PROMPT – Within the entries below, please return exactly the lines from the one with "[(513,151),(531,158),(531,132),(523,129),(513,151)]" through the one with "[(452,175),(430,227),(456,238),(479,185),(452,175)]", leaving out any pictures.

MATERIAL PROVIDED –

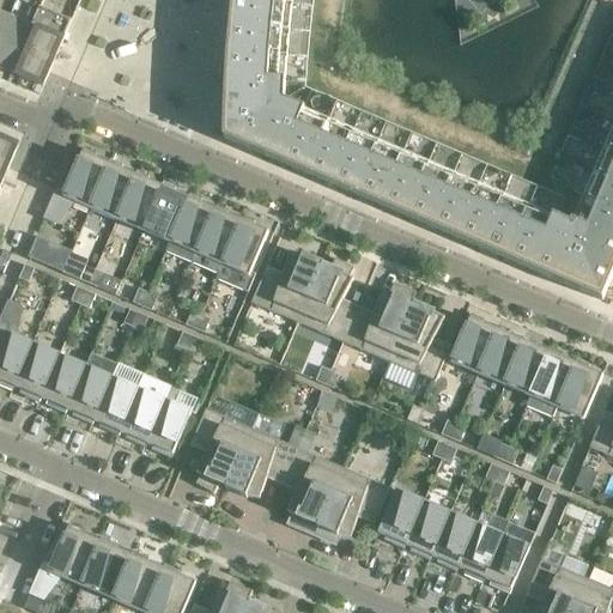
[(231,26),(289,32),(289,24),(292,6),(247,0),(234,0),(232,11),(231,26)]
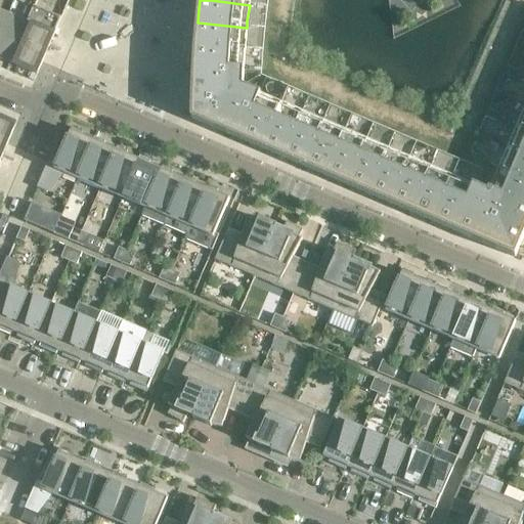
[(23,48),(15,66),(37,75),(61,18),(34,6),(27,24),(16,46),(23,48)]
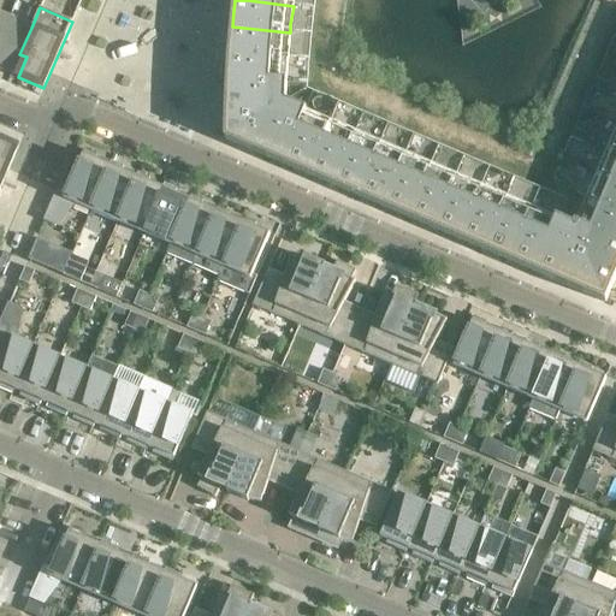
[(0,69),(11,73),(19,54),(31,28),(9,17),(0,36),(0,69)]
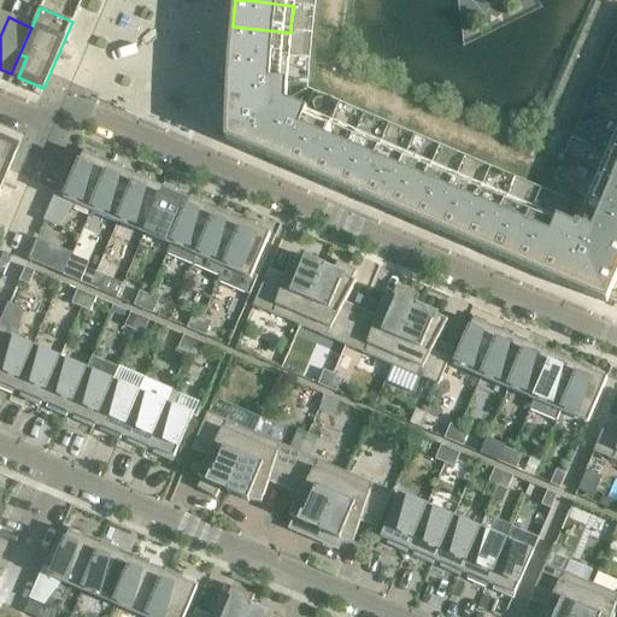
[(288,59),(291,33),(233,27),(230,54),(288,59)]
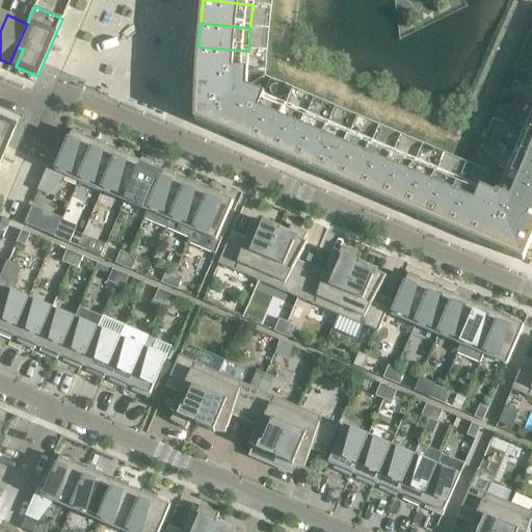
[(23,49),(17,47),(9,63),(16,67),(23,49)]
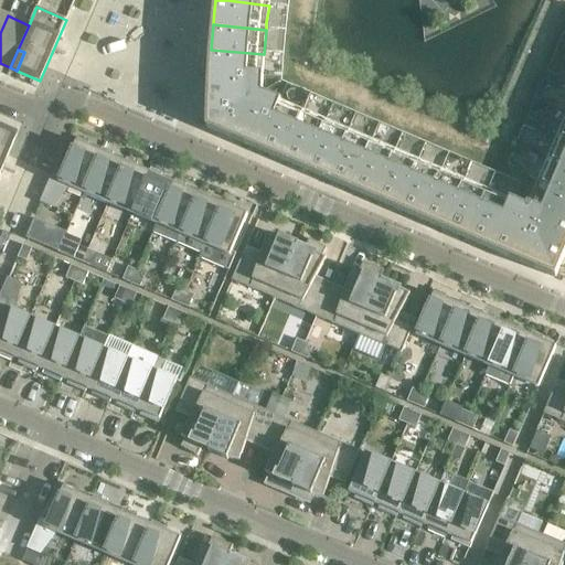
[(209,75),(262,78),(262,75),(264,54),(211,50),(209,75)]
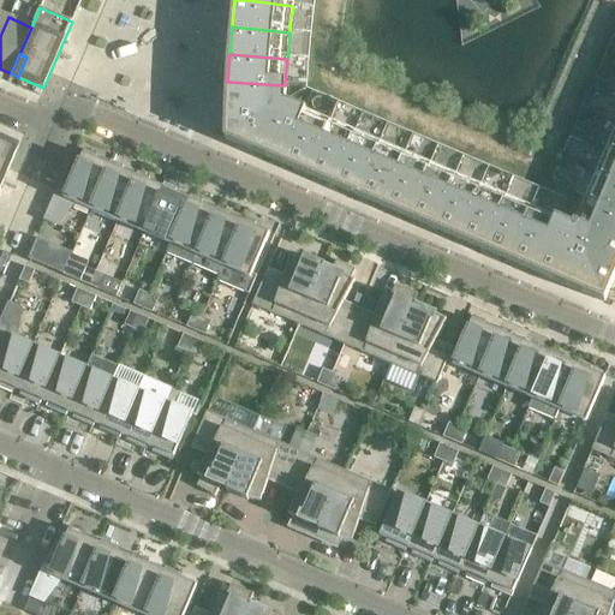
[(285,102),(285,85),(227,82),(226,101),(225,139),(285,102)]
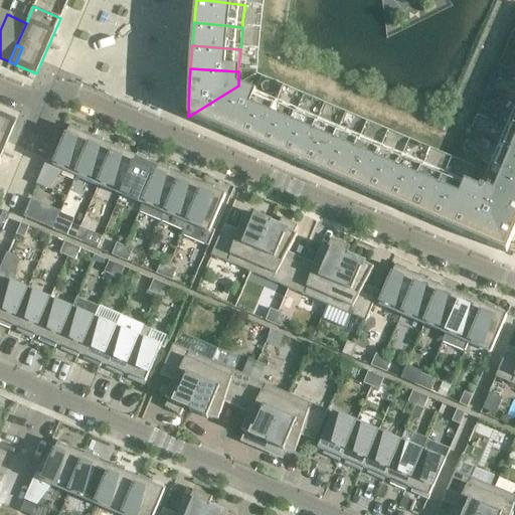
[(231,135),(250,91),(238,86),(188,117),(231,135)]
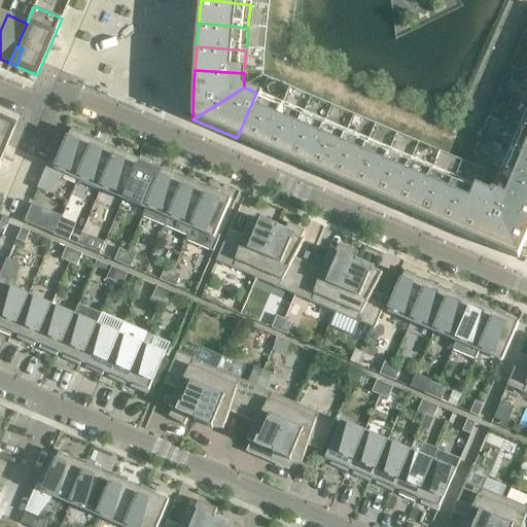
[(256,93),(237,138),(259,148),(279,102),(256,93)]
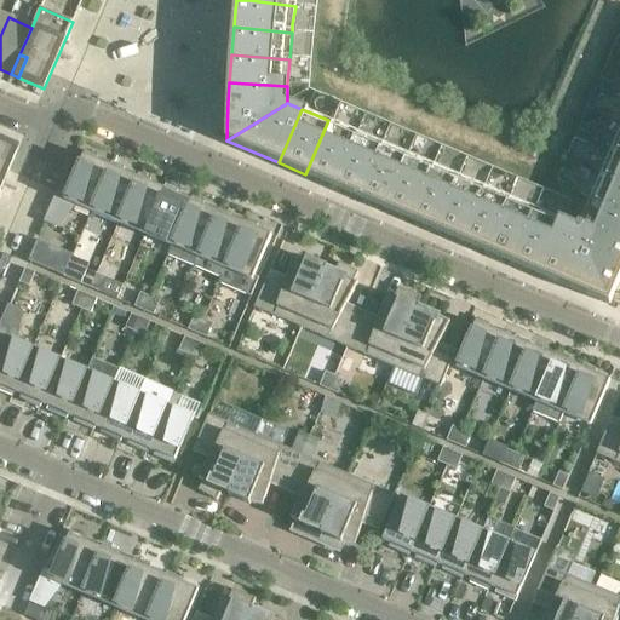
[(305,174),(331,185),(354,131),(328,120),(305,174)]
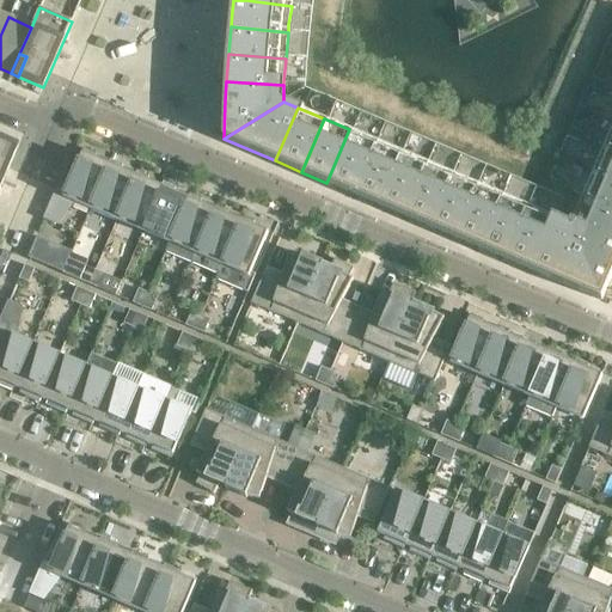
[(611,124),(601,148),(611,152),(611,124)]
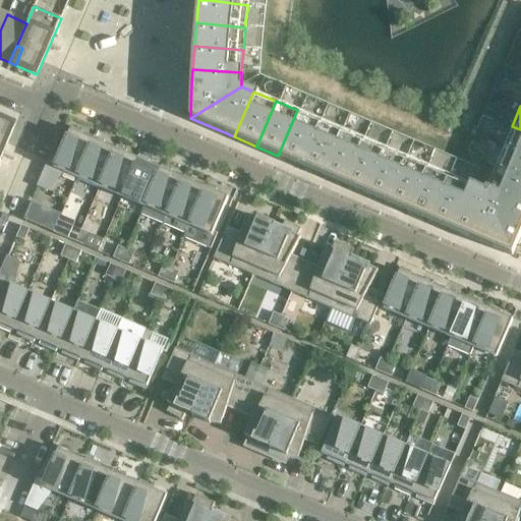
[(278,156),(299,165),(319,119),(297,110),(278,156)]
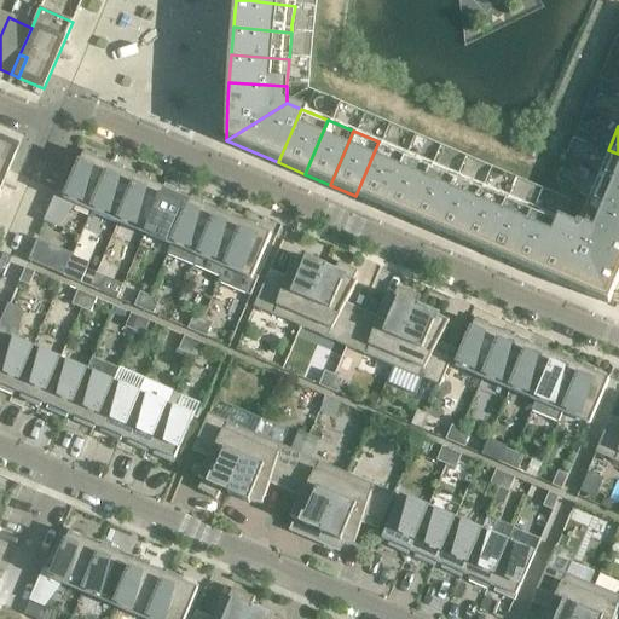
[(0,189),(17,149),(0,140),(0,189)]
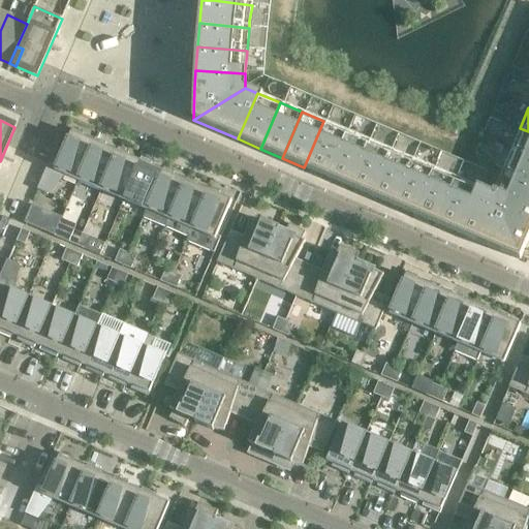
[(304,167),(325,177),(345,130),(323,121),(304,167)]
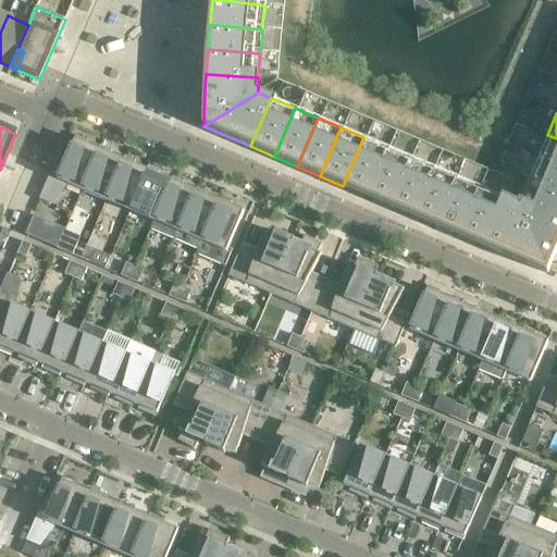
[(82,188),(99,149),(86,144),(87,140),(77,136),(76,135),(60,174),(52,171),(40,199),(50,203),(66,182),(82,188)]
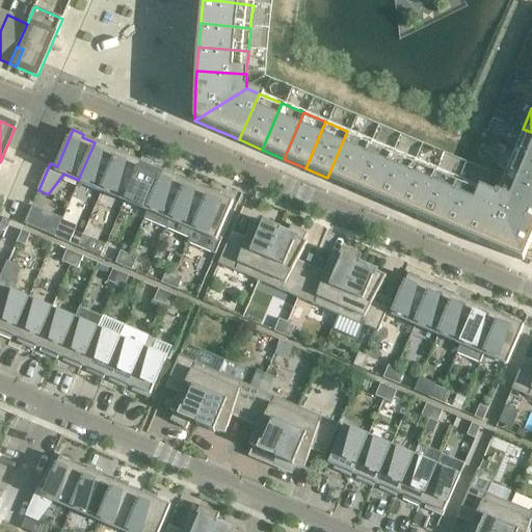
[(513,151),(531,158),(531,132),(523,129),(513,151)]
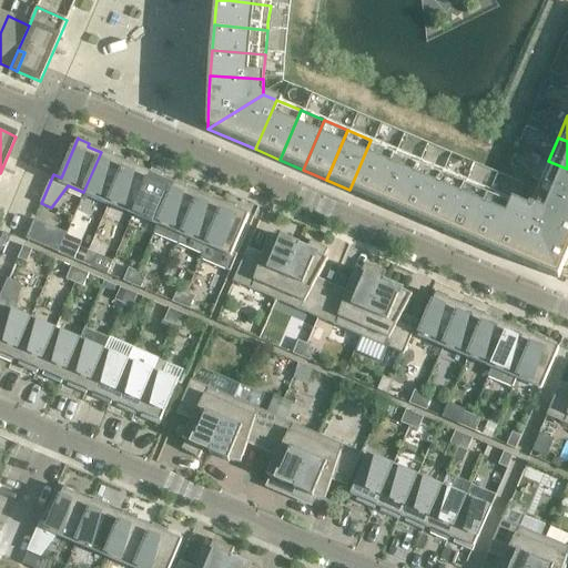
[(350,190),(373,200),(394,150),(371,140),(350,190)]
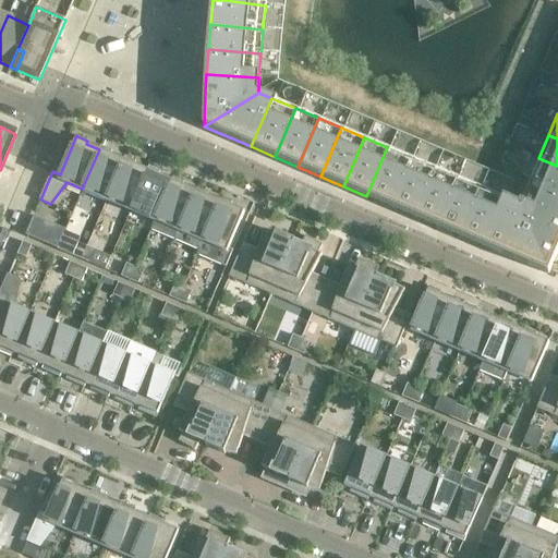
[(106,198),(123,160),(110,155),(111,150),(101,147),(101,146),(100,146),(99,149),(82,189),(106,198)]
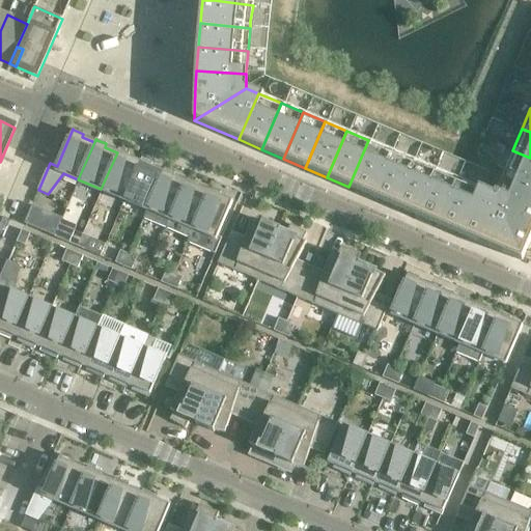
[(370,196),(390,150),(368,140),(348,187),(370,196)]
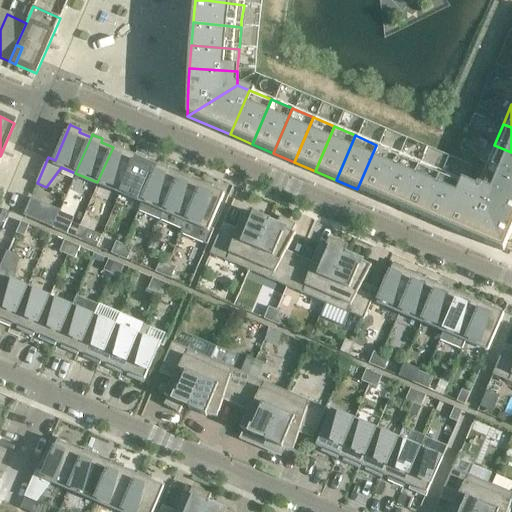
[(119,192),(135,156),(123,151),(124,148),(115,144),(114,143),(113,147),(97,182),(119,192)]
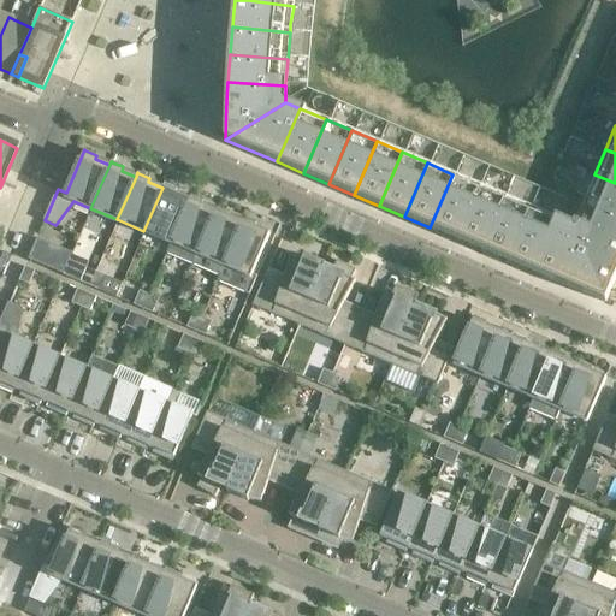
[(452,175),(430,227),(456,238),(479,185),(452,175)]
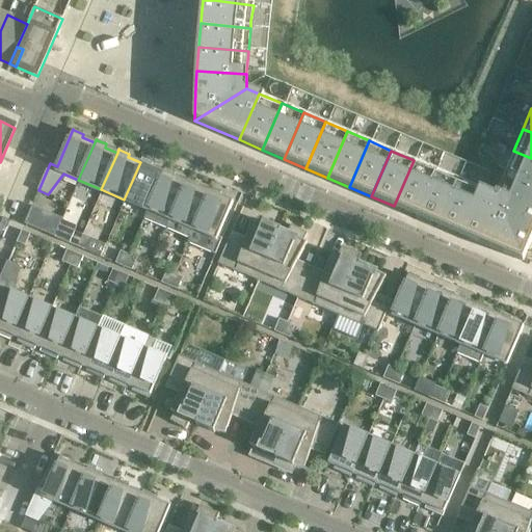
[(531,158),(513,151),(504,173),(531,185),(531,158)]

RESPONSE BOX –
[(513,151),(531,158),(531,132),(523,129),(513,151)]
[(350,190),(373,200),(394,150),(371,140),(350,190)]
[(106,198),(123,160),(110,155),(111,150),(101,147),(101,146),(100,146),(99,149),(82,189),(106,198)]
[(370,196),(390,150),(368,140),(348,187),(370,196)]
[(119,192),(135,156),(123,151),(124,148),(115,144),(114,143),(113,147),(97,182),(119,192)]
[(452,175),(430,227),(456,238),(479,185),(452,175)]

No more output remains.